**What to produce**
Wherever "tissue" appears in a line, list that line.

Stored data entries:
--------------------------------

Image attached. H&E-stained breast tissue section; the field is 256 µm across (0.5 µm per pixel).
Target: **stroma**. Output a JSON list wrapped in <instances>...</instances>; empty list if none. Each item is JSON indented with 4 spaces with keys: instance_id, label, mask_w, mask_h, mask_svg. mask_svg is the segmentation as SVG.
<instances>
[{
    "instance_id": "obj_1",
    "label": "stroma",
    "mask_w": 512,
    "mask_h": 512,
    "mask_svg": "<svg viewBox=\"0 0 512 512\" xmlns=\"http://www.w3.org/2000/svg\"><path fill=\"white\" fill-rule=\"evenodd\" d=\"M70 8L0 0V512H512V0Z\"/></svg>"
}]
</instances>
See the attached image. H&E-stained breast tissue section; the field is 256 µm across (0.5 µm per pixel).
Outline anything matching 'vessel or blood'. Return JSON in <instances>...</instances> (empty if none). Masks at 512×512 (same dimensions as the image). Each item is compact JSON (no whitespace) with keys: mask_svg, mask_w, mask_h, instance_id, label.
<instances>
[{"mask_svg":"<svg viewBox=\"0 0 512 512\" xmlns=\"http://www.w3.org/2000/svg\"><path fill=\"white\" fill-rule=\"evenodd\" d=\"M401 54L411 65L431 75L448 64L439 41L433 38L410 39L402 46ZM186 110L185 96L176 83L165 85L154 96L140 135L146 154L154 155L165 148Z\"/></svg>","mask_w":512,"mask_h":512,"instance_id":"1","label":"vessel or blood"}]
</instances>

--------------------------------

**Result**
Image attached. H&E-stained breast tissue section; the field is 256 µm across (0.5 µm per pixel).
See the attached image. H&E-stained breast tissue section; the field is 256 µm across (0.5 µm per pixel).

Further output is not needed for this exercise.